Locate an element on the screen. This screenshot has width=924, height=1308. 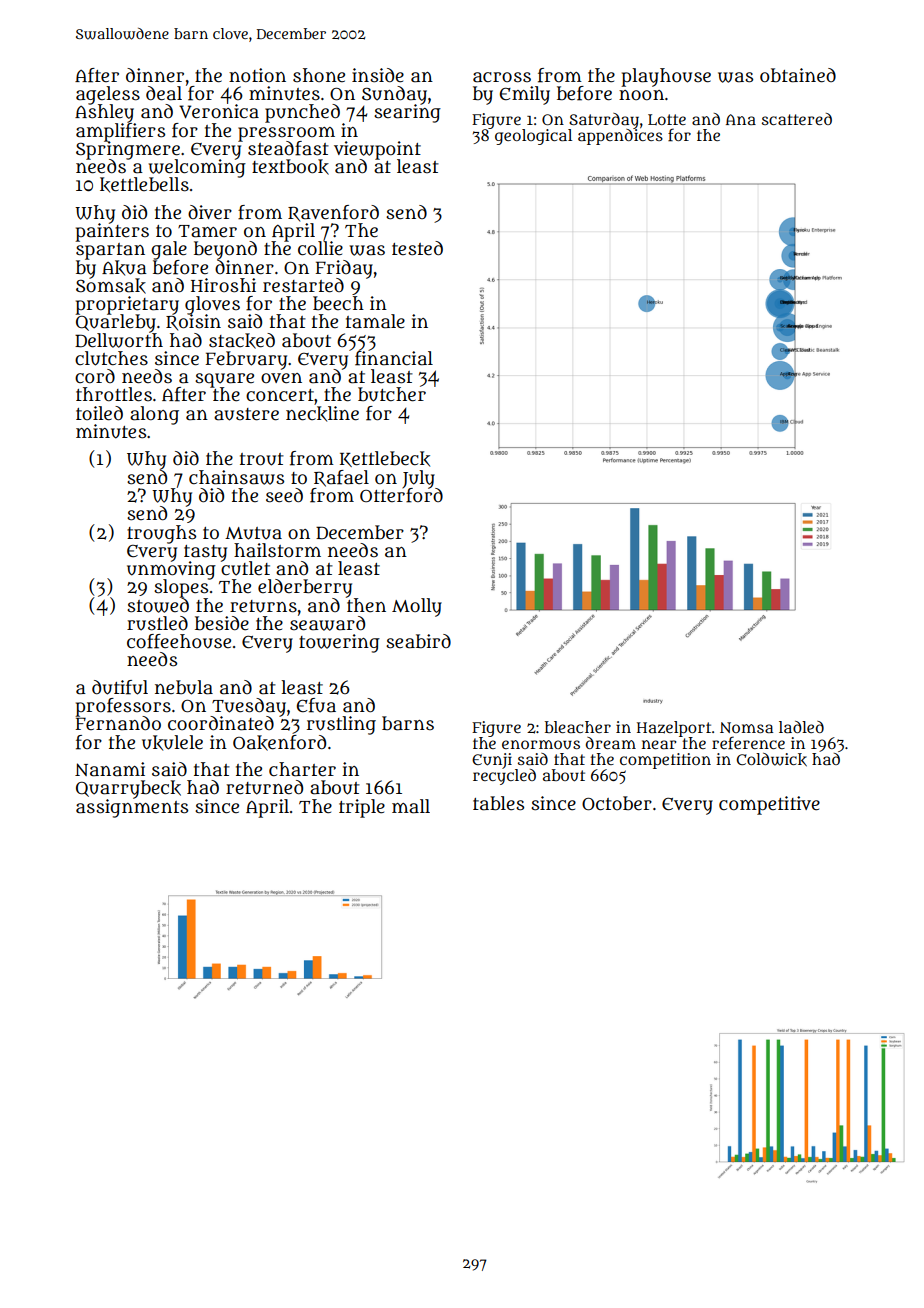
rustled is located at coordinates (157, 623).
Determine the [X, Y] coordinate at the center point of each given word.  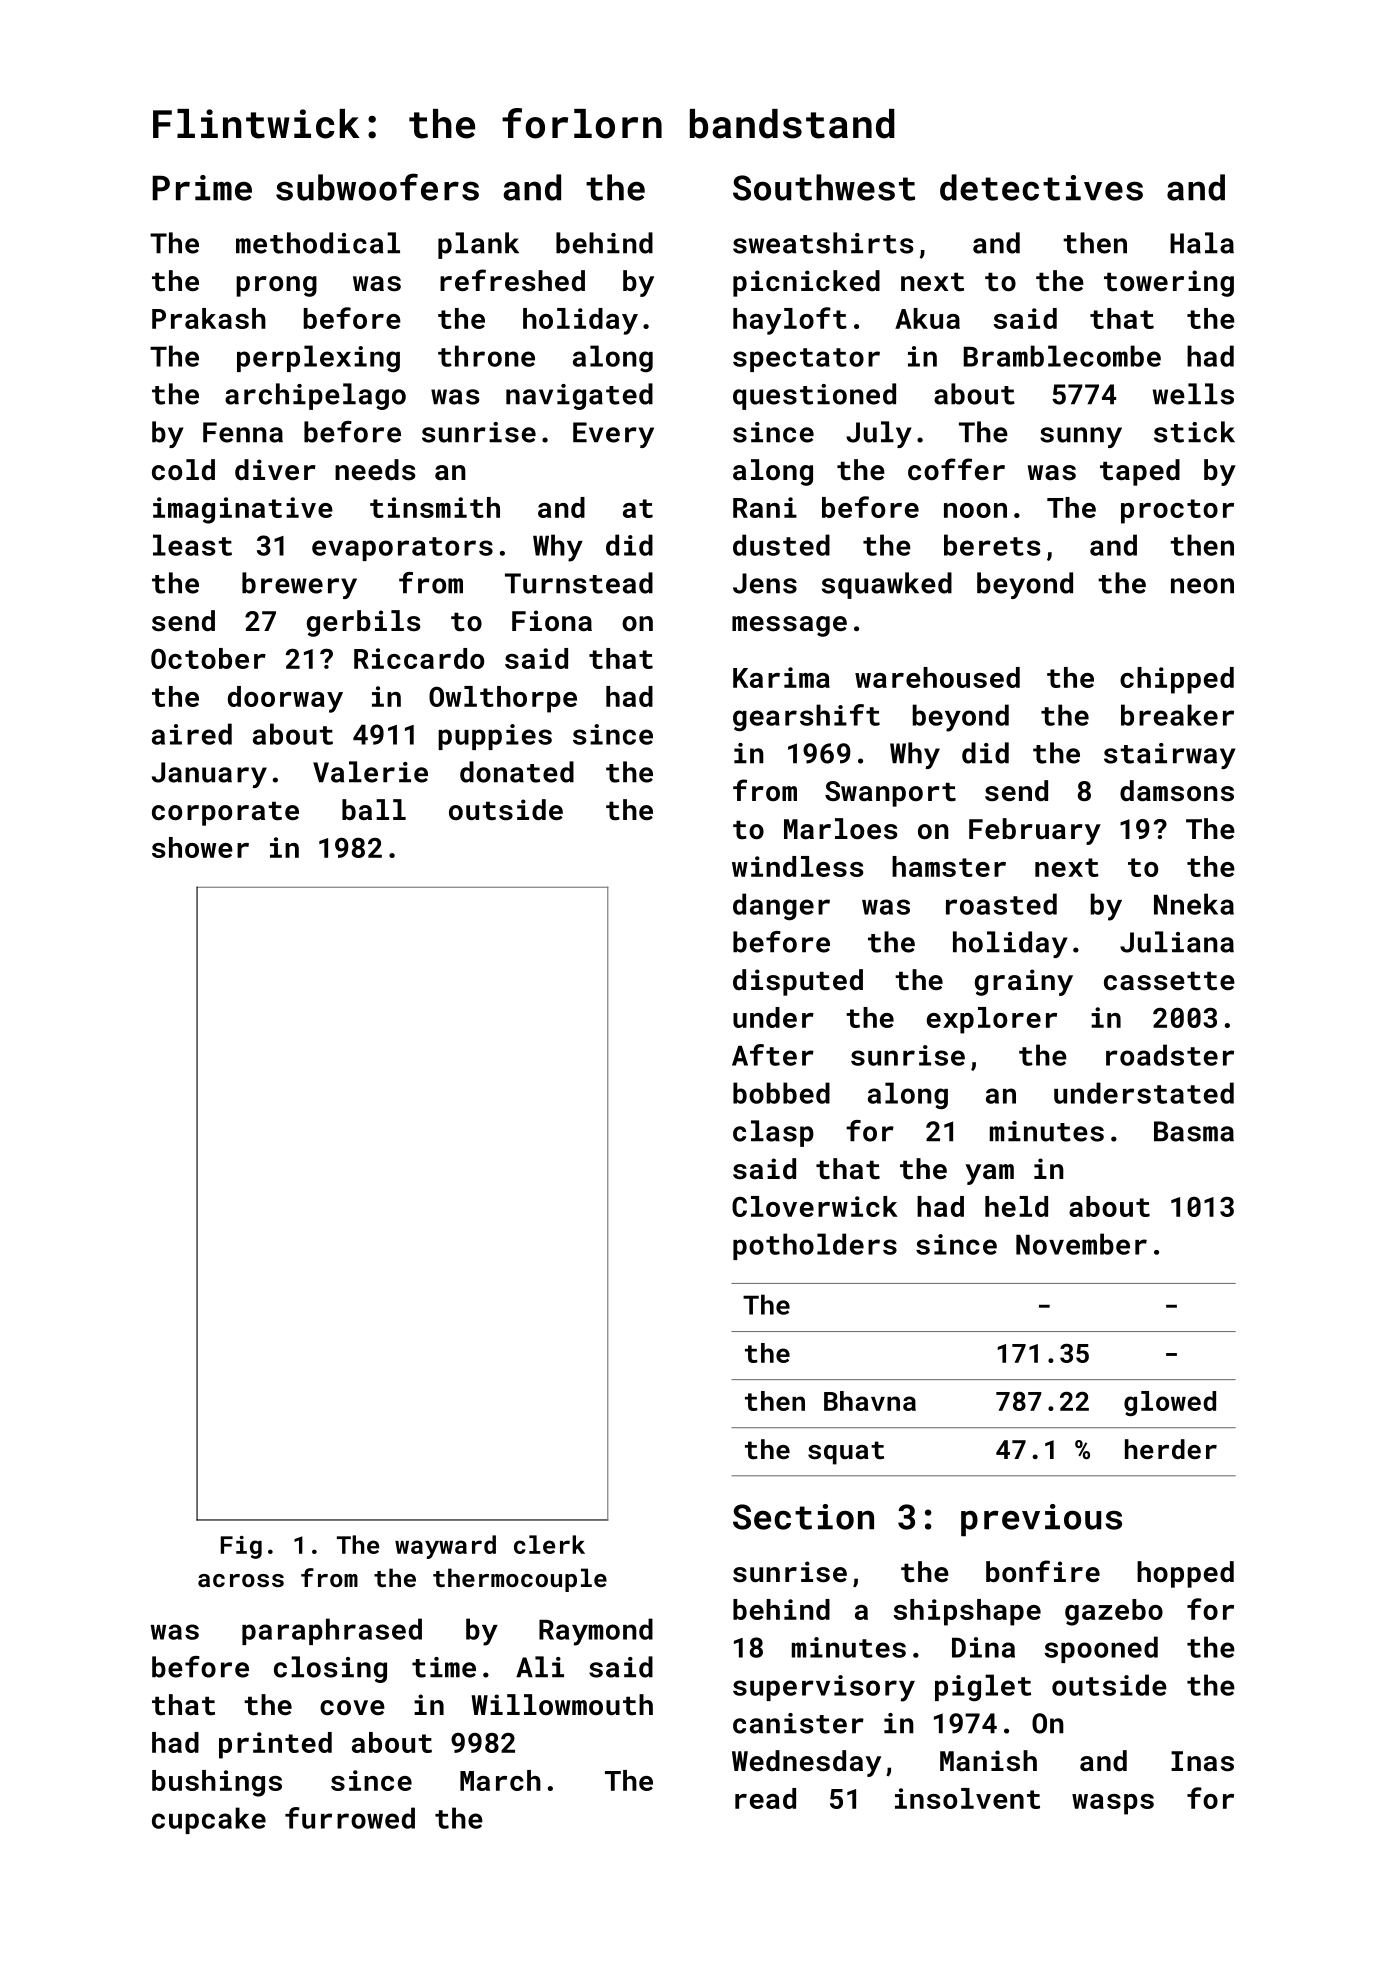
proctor [1177, 511]
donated [517, 772]
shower [200, 847]
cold [183, 470]
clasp [773, 1133]
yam [989, 1174]
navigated [579, 396]
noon [975, 510]
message [789, 626]
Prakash [209, 318]
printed [275, 1745]
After [773, 1055]
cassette [1169, 981]
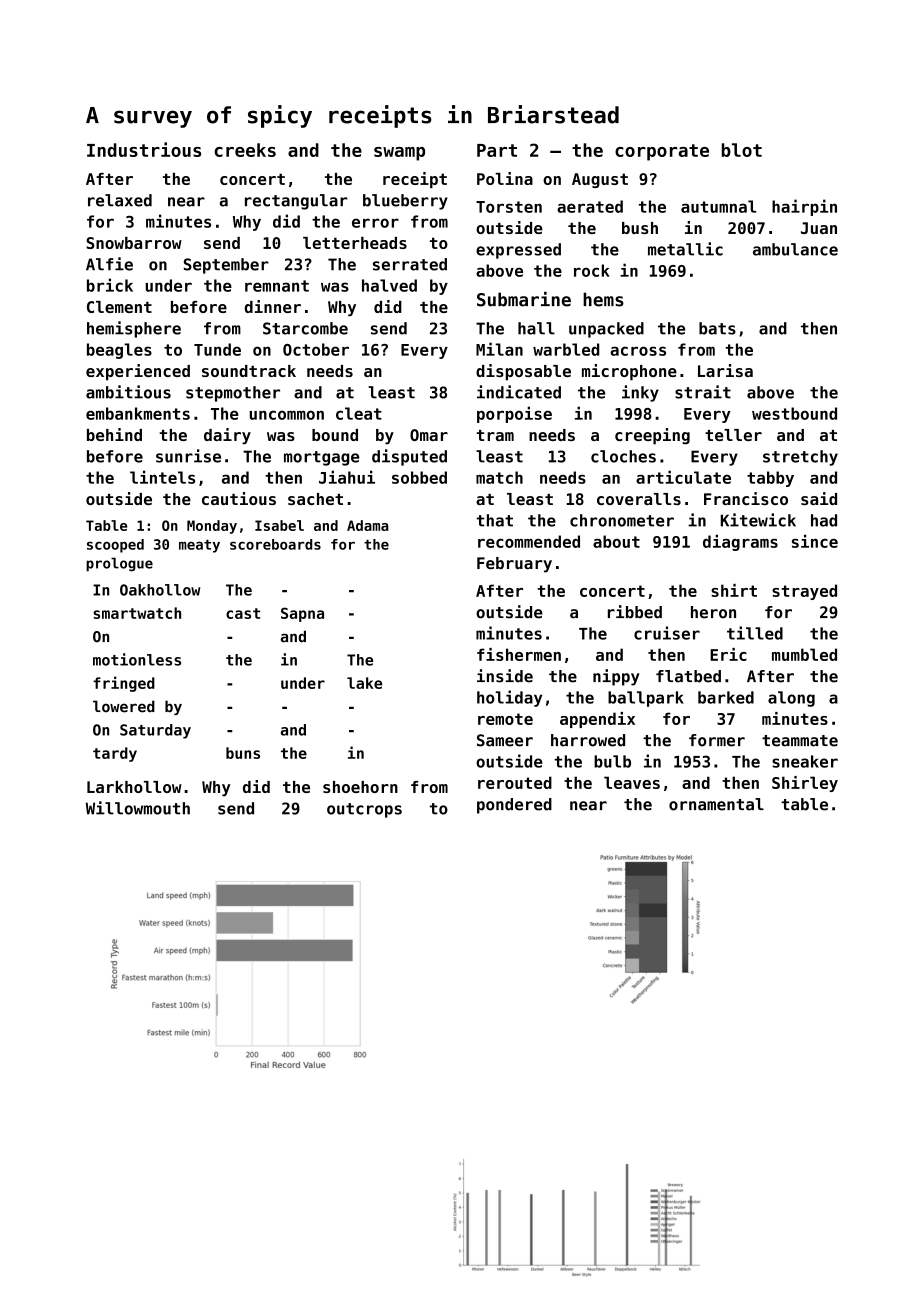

┄┄┄┄┄┄┄┄┄┄┄┄┄┄┄┄┄┄┄┄

Set exercise
Duplicate every line of the material above, including the coordinates, without altering any wording or figures, and omit the pictures from your reply.

Result for this exercise
Locate an element on the screen. This screenshot has width=924, height=1308. 
rustled is located at coordinates (157, 623).
Determine the [X, Y] coordinate at the center point of each given word.  
proctor [1177, 511]
donated [517, 772]
shower [200, 847]
cold [183, 470]
clasp [773, 1133]
yam [989, 1174]
navigated [579, 396]
noon [975, 510]
message [789, 626]
Prakash [209, 318]
printed [275, 1745]
After [773, 1055]
cassette [1169, 981]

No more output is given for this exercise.